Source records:
-=-=-

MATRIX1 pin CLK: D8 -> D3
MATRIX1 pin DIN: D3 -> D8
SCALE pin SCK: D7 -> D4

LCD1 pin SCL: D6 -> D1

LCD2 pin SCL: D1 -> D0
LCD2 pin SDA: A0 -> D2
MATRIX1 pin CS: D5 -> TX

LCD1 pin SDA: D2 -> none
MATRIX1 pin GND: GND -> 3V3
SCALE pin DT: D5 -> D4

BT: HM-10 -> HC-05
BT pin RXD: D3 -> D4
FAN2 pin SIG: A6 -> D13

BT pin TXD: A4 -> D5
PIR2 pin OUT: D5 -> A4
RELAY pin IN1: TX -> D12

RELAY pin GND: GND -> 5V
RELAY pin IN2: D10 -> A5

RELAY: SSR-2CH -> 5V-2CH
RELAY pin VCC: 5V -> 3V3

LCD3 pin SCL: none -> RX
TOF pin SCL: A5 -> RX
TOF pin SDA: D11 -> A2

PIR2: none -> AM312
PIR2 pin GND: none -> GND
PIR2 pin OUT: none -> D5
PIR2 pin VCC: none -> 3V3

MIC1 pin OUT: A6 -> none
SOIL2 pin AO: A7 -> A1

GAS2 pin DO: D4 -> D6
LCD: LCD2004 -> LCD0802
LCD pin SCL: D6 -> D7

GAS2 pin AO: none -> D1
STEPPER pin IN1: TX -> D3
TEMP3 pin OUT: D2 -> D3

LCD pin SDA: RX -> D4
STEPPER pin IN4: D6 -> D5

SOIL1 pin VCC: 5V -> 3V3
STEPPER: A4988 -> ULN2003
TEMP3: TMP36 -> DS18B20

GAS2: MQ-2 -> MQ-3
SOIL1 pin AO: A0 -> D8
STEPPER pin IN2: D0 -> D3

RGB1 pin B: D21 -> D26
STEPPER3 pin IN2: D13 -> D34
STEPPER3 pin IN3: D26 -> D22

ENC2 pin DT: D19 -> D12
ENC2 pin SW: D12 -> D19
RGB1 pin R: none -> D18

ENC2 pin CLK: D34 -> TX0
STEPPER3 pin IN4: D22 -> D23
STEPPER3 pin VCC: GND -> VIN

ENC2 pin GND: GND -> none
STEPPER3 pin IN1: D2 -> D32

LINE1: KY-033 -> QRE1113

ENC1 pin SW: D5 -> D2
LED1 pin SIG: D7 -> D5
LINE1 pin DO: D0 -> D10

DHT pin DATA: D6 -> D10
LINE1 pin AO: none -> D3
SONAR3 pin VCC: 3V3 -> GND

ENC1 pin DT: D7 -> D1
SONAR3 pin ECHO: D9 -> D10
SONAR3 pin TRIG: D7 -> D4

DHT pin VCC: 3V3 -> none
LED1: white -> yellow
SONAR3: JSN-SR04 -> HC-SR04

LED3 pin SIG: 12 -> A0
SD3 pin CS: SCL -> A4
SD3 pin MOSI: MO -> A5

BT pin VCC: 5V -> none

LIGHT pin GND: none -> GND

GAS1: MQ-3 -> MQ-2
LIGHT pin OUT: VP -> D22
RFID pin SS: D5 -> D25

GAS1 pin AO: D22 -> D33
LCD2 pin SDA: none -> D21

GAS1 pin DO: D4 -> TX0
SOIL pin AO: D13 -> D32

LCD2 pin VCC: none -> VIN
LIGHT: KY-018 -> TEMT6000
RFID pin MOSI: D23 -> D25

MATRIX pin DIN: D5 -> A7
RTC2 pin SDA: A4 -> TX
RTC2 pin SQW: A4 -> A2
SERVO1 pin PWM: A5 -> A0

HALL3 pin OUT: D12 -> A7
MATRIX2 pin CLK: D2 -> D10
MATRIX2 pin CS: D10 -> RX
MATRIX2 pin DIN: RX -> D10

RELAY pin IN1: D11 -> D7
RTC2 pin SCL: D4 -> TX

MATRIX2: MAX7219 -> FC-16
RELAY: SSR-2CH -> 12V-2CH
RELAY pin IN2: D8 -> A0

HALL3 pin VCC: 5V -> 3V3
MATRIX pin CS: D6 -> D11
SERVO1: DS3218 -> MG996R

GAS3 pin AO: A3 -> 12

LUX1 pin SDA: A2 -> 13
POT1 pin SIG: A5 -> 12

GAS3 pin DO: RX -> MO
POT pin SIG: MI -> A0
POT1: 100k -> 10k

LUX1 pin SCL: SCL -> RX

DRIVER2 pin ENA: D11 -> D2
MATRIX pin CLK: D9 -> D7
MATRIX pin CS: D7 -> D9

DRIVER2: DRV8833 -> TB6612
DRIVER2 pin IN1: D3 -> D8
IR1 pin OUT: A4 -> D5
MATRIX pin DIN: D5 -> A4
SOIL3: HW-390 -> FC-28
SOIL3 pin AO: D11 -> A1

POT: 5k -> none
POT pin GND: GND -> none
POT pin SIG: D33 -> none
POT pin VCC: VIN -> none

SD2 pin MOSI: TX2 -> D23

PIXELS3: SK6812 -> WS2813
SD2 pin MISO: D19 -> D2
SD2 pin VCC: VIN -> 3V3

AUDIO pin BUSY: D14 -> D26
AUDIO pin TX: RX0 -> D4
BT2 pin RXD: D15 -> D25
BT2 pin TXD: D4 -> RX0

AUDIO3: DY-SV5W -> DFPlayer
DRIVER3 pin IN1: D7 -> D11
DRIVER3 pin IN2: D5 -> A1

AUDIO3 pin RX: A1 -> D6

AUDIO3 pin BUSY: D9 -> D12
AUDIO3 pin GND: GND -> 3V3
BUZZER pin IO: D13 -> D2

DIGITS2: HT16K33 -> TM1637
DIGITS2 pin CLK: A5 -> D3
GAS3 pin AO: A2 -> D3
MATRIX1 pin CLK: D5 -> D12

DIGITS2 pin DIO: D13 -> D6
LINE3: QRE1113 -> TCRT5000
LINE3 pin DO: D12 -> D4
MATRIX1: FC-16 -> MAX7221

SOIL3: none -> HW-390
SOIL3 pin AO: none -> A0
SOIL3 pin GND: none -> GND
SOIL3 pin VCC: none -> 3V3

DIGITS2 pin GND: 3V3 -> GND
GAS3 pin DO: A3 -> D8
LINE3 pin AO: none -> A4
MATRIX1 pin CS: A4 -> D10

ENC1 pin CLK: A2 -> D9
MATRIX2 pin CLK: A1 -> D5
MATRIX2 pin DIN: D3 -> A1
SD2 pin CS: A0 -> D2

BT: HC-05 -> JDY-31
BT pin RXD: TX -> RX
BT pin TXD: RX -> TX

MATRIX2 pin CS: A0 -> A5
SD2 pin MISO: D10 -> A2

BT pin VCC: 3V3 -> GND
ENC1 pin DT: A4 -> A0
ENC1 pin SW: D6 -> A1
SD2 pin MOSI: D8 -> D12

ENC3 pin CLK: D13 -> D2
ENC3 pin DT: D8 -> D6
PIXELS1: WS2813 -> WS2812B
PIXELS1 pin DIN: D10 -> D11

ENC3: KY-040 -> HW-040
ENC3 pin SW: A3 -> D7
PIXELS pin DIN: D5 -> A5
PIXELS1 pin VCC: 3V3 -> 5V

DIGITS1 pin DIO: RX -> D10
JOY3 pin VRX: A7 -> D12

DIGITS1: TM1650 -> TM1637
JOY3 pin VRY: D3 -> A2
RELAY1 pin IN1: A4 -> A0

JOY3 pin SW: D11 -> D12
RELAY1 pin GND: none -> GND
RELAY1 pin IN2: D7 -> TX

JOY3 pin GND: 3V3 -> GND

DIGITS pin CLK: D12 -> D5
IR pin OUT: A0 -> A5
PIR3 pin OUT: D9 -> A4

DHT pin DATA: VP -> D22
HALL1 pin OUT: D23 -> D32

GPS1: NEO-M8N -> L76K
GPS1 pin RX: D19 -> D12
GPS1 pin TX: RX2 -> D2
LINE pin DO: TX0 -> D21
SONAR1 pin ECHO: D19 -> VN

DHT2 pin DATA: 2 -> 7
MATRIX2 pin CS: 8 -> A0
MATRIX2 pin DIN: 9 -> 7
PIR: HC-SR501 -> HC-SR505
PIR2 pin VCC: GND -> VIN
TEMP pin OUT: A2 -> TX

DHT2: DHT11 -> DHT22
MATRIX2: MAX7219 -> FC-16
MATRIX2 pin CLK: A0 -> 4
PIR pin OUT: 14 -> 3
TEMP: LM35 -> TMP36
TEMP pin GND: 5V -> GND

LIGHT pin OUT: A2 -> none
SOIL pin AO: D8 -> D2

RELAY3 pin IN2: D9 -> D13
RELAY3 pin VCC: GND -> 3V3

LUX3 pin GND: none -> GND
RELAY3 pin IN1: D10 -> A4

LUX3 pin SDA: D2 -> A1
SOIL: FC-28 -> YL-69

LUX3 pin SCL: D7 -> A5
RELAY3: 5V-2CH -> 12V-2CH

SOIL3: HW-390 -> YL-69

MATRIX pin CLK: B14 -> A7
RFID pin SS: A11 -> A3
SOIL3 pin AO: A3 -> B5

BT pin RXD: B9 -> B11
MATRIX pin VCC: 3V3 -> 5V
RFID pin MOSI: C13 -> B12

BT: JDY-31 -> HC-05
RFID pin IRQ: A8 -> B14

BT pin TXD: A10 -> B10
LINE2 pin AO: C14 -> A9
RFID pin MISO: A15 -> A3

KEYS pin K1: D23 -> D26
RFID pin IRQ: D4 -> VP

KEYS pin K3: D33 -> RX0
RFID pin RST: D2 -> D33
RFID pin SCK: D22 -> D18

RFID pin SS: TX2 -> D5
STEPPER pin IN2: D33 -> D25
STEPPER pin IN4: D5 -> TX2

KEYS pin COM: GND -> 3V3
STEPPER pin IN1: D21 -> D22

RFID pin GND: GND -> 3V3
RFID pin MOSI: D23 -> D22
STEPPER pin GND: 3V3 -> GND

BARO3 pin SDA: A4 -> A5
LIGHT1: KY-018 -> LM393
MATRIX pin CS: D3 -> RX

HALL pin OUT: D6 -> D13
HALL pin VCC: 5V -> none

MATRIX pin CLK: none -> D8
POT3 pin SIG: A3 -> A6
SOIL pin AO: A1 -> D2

-=-=-

_Work task_
Find all lines in the records that hold the word "KEYS". Copy them.

_Result_
KEYS pin K1: D23 -> D26
KEYS pin K3: D33 -> RX0
KEYS pin COM: GND -> 3V3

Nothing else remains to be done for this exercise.